> **What is needed**
Exactly and without additions, transcribe the line that contains "Clock: [137,112,286,242] ->" and every line after it in the data.

> **Dataset**
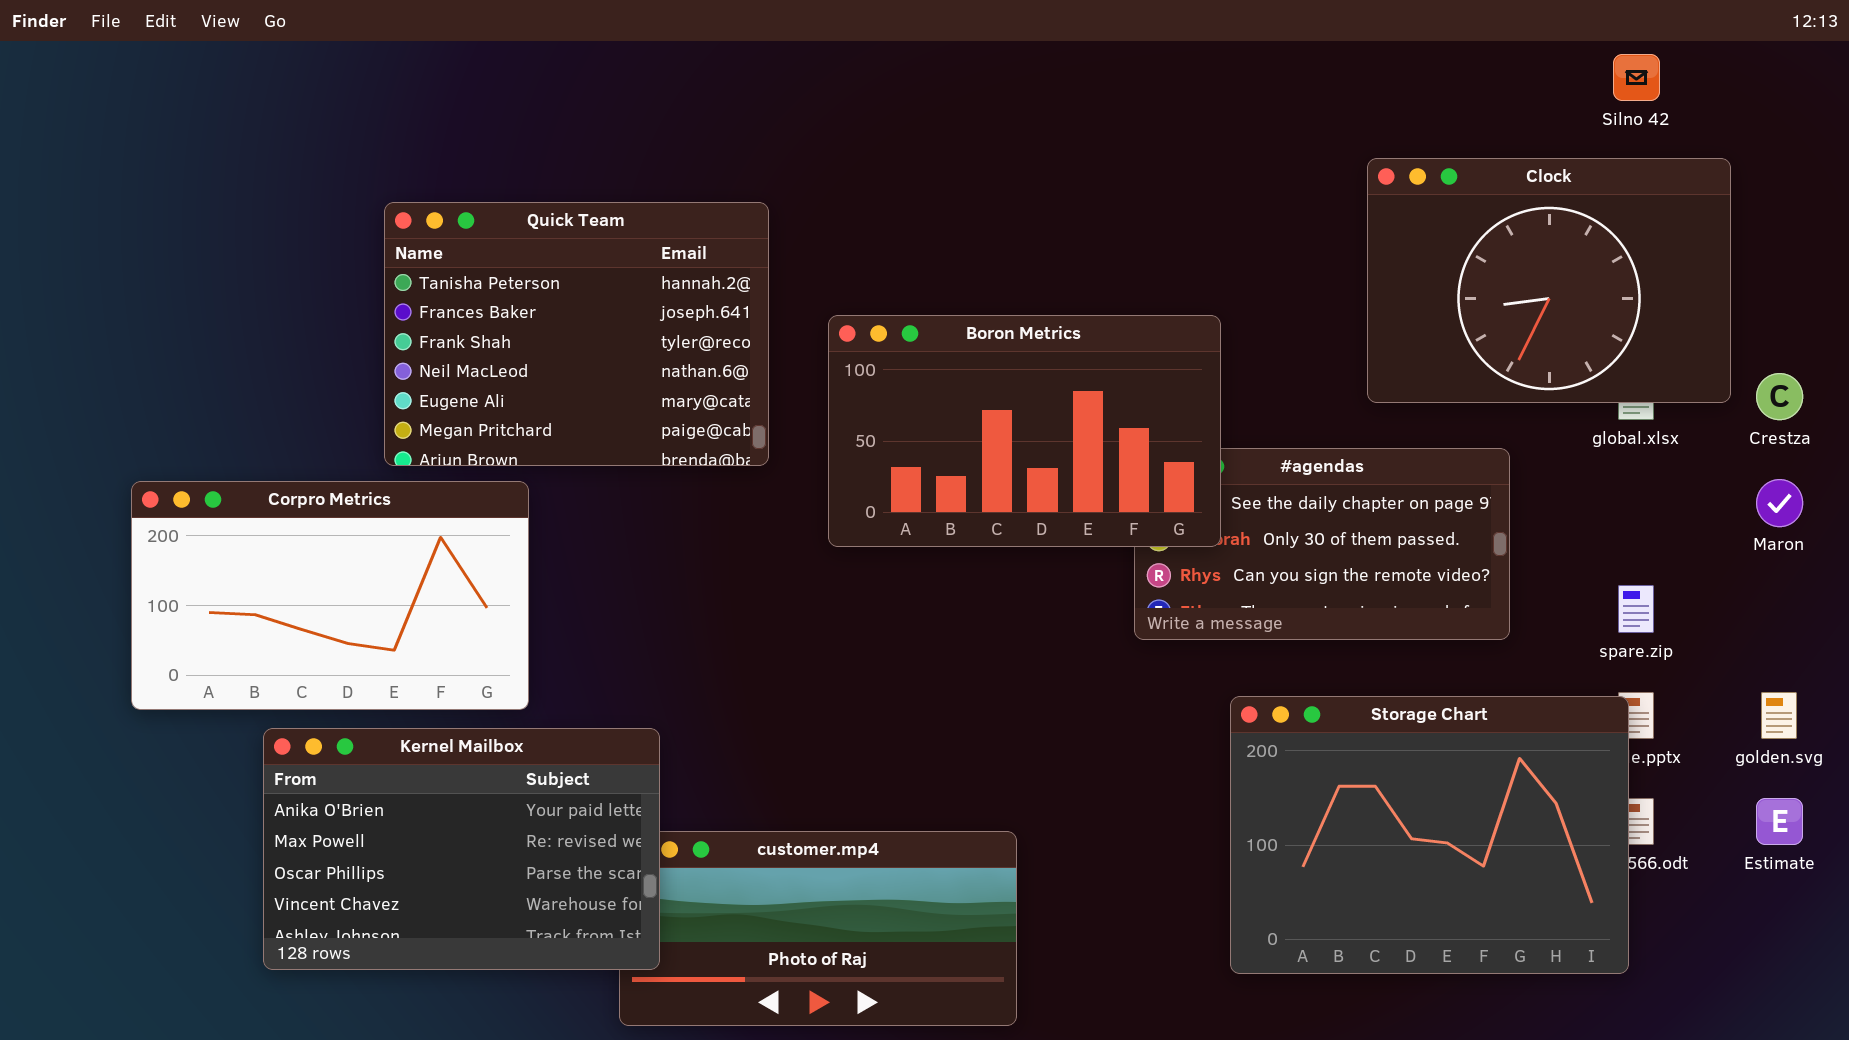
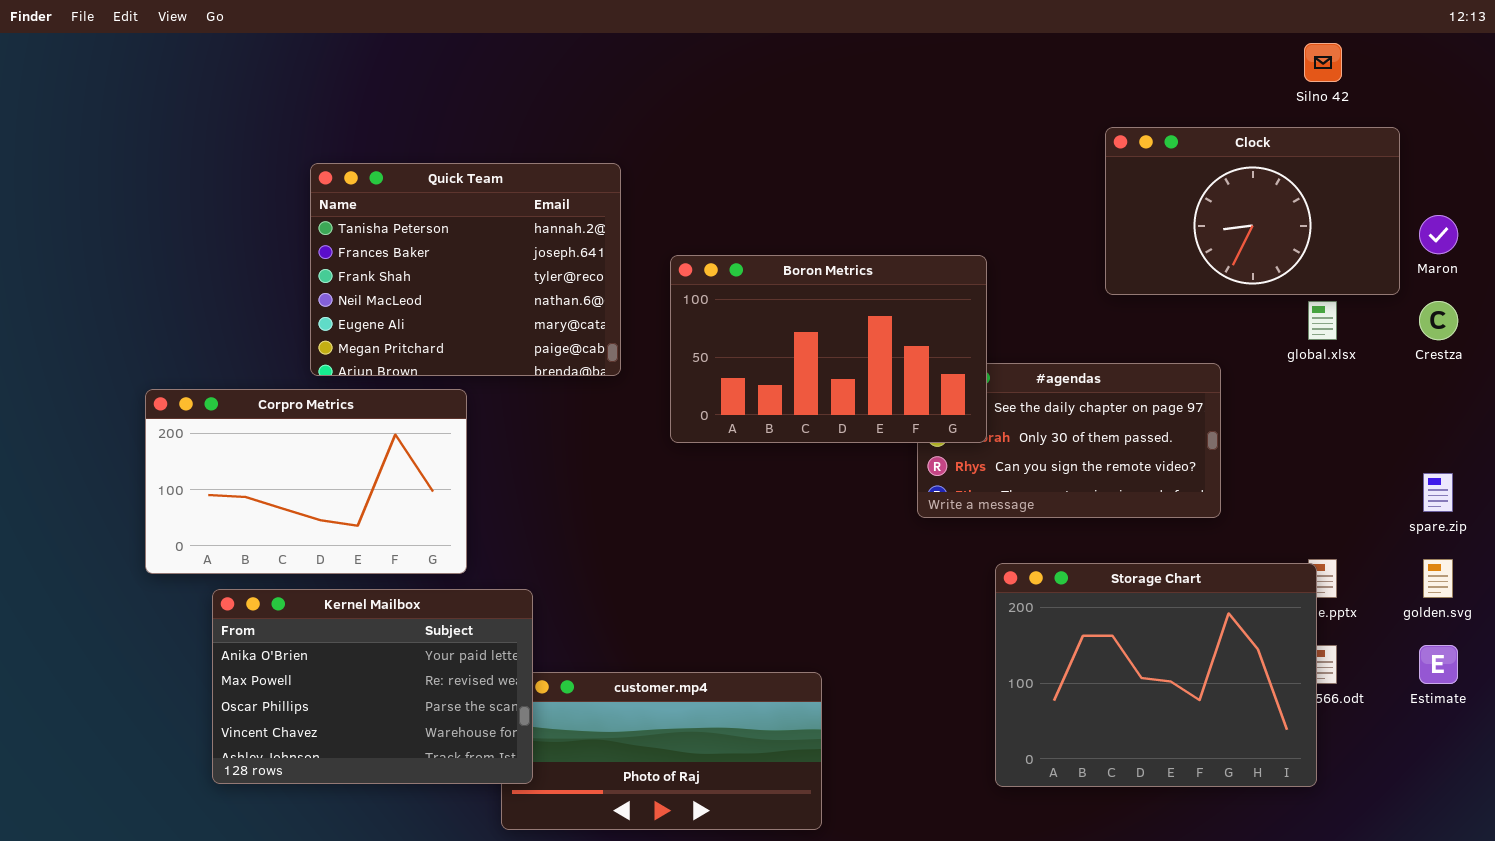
Clock: [1367,158,1731,403] -> [1105,127,1400,295], resized
Maron: [1756,479,1803,527] -> [1419,215,1458,254], moved
Corpro Metrics: [131,481,529,710] -> [145,389,467,574], moved
spare.zip: [1618,585,1654,633] -> [1423,473,1453,512], moved

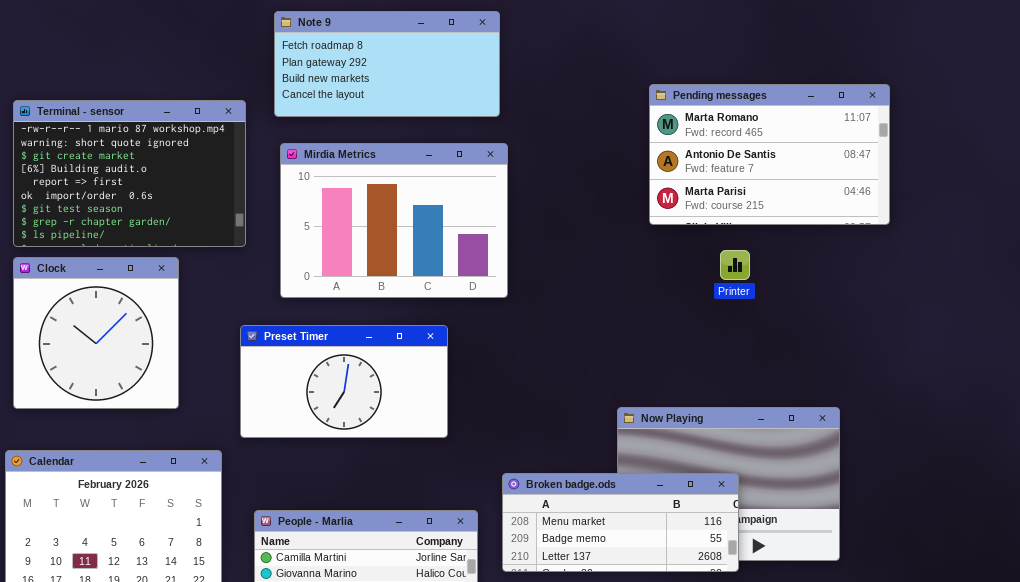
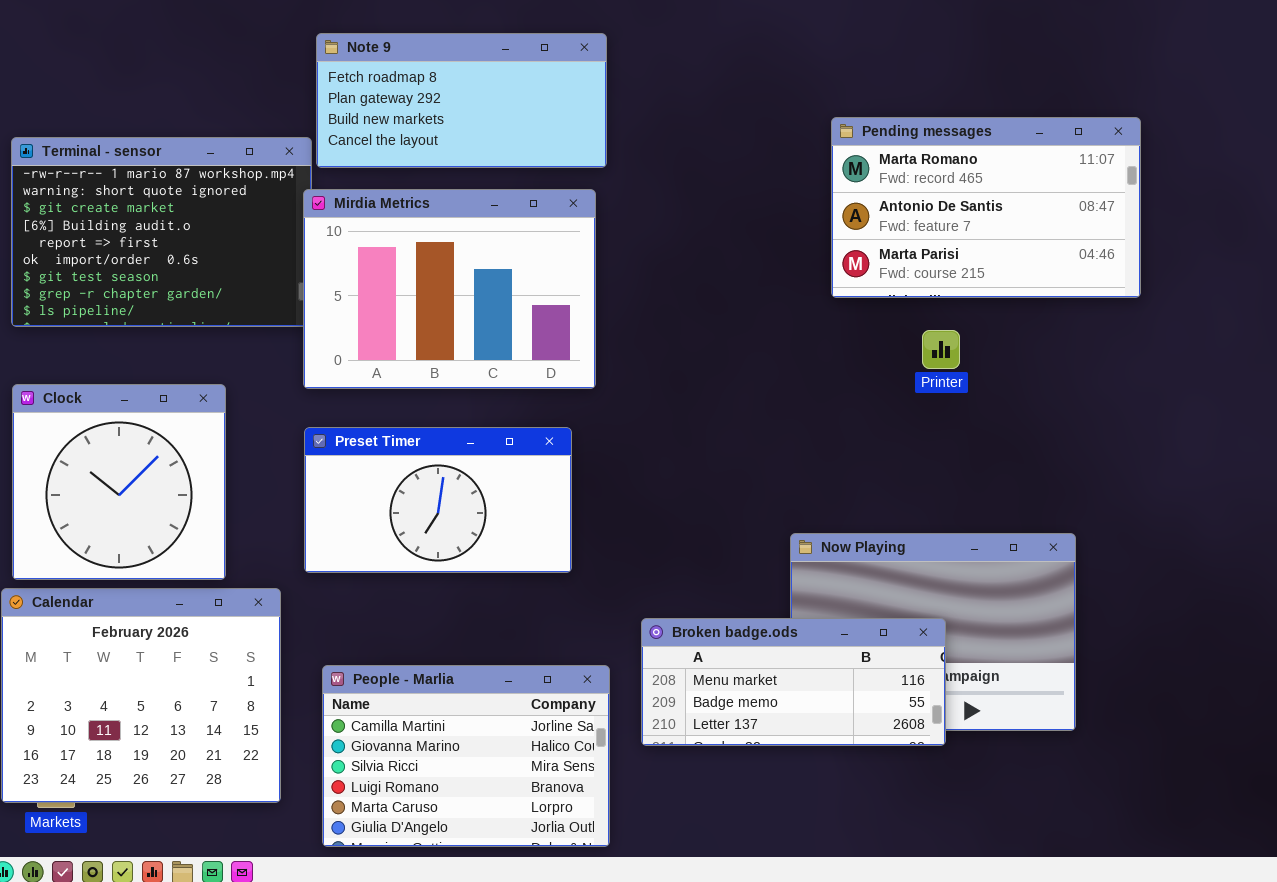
Note 9: [274,11,500,117] -> [316,33,607,168], moved
Mirdia Metrics: [280,143,508,298] -> [303,189,596,389], moved
Clock: [13,257,179,409] -> [12,384,226,580], moved

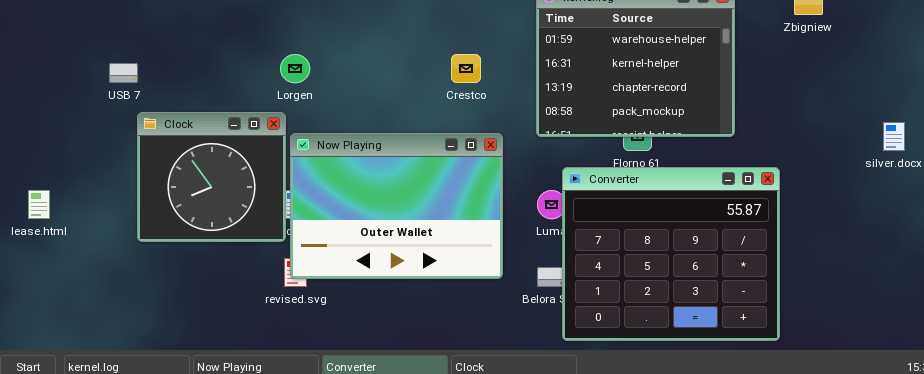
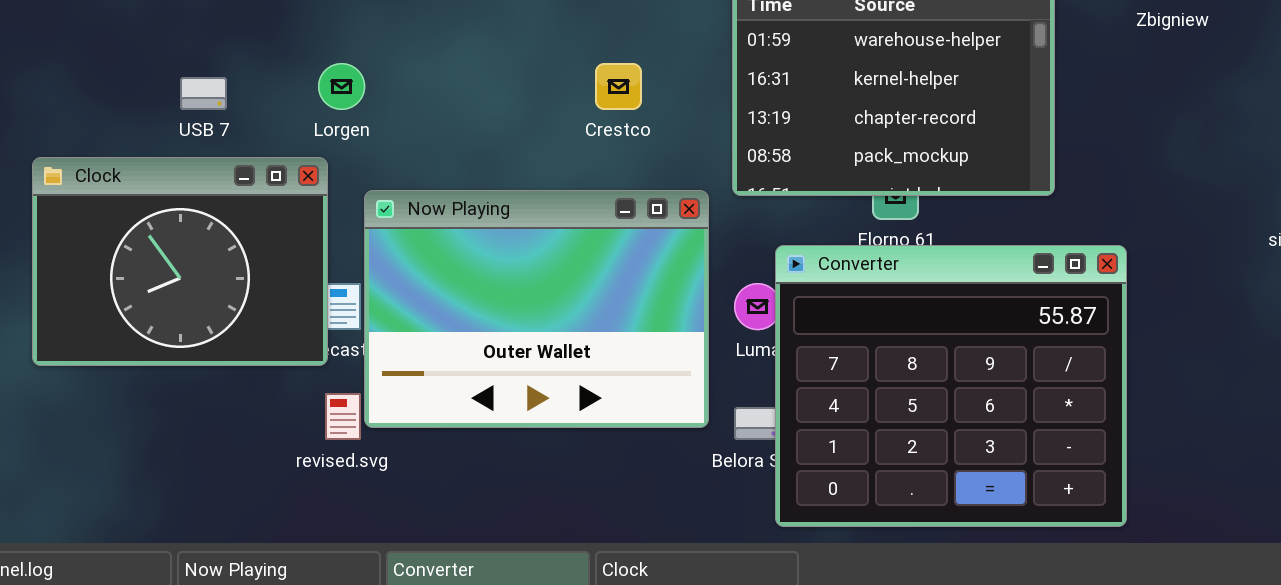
USB 7: [109,63,138,83] -> [180,77,227,110], moved
Clock: [137,112,286,242] -> [32,157,328,366], resized
Now Playing: [290,133,503,279] -> [364,190,709,428], moved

> **Problem solution**
Clock: [137,112,286,242] -> [32,157,328,366], resized
Now Playing: [290,133,503,279] -> [364,190,709,428], moved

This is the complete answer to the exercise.